═════ Exercise inputs

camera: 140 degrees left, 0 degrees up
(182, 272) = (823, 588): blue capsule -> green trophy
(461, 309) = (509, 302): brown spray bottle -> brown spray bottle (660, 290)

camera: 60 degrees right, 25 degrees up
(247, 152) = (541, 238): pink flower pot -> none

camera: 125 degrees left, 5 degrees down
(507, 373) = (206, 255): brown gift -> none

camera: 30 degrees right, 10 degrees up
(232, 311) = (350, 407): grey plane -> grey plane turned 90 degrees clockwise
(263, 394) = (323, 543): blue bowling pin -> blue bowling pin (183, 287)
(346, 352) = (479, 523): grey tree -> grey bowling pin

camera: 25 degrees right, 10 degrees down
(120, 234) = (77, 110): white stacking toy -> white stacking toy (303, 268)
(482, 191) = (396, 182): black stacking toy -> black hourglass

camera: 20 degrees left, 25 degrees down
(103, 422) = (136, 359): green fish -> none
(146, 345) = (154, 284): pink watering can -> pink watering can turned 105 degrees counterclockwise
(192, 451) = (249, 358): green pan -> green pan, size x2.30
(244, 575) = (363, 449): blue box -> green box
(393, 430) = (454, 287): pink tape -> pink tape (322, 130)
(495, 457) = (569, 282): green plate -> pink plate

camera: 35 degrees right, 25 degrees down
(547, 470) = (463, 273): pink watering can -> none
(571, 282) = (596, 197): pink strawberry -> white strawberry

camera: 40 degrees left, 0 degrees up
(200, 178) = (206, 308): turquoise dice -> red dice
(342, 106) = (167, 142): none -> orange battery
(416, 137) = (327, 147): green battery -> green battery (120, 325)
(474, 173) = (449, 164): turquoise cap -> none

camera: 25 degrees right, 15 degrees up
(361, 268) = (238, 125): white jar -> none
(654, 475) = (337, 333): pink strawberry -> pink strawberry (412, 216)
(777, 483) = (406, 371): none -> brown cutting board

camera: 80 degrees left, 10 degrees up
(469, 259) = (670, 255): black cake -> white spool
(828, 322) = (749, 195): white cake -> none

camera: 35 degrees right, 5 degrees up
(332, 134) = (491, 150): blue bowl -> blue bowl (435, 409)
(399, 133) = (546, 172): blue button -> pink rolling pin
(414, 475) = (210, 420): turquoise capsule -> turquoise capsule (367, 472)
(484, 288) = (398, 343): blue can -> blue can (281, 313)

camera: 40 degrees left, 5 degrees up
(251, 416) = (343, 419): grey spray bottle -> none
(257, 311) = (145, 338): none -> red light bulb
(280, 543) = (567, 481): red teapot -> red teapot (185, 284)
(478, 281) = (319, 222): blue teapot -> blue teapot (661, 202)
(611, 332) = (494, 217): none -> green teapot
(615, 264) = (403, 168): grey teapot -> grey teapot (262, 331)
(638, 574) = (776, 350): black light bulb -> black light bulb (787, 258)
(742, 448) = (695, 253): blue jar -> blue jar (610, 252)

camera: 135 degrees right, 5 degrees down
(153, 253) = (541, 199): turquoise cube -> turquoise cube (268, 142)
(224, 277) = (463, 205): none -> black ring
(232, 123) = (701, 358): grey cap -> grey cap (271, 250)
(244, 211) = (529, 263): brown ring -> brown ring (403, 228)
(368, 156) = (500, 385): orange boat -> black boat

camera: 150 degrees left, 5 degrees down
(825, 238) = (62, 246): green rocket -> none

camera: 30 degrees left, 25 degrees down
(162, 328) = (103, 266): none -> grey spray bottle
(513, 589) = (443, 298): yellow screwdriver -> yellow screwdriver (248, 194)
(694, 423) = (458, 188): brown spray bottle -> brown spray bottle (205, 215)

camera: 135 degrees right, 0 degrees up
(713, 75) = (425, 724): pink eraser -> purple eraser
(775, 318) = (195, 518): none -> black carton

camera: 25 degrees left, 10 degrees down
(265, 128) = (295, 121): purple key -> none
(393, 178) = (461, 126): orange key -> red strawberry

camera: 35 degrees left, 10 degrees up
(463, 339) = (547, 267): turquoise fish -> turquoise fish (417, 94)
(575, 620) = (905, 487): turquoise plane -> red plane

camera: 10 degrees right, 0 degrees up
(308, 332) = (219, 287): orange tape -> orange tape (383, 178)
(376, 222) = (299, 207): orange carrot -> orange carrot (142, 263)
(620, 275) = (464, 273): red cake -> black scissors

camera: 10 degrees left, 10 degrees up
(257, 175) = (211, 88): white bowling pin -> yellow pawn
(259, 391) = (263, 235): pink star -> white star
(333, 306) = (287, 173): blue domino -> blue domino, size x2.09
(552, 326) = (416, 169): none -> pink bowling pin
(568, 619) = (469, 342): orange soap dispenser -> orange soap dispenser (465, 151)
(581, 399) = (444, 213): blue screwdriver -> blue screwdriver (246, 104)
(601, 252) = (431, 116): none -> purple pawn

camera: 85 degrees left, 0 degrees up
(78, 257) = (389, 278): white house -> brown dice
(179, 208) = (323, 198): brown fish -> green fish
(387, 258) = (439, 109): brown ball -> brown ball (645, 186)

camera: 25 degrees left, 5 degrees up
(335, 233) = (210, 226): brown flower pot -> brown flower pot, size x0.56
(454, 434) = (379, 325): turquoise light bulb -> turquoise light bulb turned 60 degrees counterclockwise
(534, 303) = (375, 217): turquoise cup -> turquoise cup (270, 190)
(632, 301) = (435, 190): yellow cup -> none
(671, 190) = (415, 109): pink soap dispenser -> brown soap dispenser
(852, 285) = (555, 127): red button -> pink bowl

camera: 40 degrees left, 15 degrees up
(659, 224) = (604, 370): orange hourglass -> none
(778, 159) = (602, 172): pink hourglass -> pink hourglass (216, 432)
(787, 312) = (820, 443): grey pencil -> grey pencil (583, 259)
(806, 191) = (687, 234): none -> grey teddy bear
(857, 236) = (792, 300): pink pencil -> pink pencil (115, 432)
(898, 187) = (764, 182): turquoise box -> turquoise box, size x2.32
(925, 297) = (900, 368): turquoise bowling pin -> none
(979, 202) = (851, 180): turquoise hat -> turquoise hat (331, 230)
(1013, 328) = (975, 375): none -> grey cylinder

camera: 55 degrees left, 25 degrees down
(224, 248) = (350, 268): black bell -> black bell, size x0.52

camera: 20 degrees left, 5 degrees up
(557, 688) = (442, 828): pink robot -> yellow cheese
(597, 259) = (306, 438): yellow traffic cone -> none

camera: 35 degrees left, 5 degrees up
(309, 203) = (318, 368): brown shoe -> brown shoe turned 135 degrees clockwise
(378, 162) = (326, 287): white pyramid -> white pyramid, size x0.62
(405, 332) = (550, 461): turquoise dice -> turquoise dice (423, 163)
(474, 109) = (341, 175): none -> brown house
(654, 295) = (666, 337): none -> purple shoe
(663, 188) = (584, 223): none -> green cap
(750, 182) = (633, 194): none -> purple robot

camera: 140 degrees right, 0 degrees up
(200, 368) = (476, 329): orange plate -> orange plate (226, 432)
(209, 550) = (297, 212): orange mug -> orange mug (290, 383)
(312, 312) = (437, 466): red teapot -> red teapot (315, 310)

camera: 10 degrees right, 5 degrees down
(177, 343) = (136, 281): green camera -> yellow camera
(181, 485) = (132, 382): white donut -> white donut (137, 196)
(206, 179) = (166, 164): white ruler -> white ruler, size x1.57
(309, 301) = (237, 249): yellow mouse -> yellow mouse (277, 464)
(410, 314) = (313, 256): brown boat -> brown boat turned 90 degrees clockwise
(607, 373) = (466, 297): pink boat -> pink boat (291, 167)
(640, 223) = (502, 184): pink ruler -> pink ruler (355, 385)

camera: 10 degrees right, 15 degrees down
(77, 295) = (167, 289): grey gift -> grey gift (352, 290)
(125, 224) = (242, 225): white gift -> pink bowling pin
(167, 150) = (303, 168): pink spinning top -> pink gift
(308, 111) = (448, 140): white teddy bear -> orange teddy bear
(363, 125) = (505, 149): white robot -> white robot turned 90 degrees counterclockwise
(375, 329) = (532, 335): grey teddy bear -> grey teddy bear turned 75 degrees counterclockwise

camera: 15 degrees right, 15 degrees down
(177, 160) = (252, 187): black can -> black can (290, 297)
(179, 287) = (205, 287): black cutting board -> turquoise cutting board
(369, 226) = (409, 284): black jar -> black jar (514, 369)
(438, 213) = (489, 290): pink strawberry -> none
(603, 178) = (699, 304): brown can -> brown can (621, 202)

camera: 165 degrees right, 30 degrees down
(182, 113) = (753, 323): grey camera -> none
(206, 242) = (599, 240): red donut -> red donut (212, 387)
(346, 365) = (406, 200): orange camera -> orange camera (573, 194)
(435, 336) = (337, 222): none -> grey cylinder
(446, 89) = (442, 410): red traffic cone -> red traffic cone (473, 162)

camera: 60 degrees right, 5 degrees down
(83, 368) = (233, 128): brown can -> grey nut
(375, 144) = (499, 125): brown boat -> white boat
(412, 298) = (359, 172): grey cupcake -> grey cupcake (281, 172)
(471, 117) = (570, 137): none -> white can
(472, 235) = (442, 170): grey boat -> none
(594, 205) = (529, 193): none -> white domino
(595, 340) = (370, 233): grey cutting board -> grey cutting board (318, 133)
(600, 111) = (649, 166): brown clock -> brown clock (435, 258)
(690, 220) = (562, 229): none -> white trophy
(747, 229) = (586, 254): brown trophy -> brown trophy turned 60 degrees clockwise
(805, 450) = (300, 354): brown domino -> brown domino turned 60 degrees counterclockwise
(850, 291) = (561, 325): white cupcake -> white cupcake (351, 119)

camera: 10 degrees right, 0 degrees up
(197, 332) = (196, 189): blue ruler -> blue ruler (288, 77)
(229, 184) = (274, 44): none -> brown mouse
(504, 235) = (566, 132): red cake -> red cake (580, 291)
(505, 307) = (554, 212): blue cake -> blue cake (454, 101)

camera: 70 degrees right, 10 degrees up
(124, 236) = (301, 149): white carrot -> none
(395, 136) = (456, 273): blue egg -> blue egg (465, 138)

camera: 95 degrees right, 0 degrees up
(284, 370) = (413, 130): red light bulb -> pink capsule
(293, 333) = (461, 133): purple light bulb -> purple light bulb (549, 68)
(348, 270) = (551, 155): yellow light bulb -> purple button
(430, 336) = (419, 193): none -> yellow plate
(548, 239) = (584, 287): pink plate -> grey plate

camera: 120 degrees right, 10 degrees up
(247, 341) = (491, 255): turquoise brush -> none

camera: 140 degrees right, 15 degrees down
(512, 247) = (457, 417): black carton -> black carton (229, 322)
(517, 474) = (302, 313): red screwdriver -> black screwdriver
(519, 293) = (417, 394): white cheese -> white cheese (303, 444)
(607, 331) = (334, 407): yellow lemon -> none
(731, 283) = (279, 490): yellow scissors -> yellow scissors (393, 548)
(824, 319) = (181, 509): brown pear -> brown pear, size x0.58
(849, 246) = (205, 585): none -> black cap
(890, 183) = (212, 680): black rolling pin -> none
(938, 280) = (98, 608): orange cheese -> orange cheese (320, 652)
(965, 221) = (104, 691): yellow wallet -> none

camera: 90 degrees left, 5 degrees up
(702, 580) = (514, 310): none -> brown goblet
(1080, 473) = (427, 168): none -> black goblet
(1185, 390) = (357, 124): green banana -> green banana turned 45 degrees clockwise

══════════

**Task directions:** Scan the entries above for the line containing "(438, 213) = (489, 290): pink", and copy it and all lines after it exactly, down to and including the line containing "(229, 184) = (274, 44): none -> brown mouse".

**Response to this exercise:**
(438, 213) = (489, 290): pink strawberry -> none
(603, 178) = (699, 304): brown can -> brown can (621, 202)

camera: 165 degrees right, 30 degrees down
(182, 113) = (753, 323): grey camera -> none
(206, 242) = (599, 240): red donut -> red donut (212, 387)
(346, 365) = (406, 200): orange camera -> orange camera (573, 194)
(435, 336) = (337, 222): none -> grey cylinder
(446, 89) = (442, 410): red traffic cone -> red traffic cone (473, 162)

camera: 60 degrees right, 5 degrees down
(83, 368) = (233, 128): brown can -> grey nut
(375, 144) = (499, 125): brown boat -> white boat
(412, 298) = (359, 172): grey cupcake -> grey cupcake (281, 172)
(471, 117) = (570, 137): none -> white can
(472, 235) = (442, 170): grey boat -> none
(594, 205) = (529, 193): none -> white domino
(595, 340) = (370, 233): grey cutting board -> grey cutting board (318, 133)
(600, 111) = (649, 166): brown clock -> brown clock (435, 258)
(690, 220) = (562, 229): none -> white trophy
(747, 229) = (586, 254): brown trophy -> brown trophy turned 60 degrees clockwise
(805, 450) = (300, 354): brown domino -> brown domino turned 60 degrees counterclockwise
(850, 291) = (561, 325): white cupcake -> white cupcake (351, 119)

camera: 10 degrees right, 0 degrees up
(197, 332) = (196, 189): blue ruler -> blue ruler (288, 77)
(229, 184) = (274, 44): none -> brown mouse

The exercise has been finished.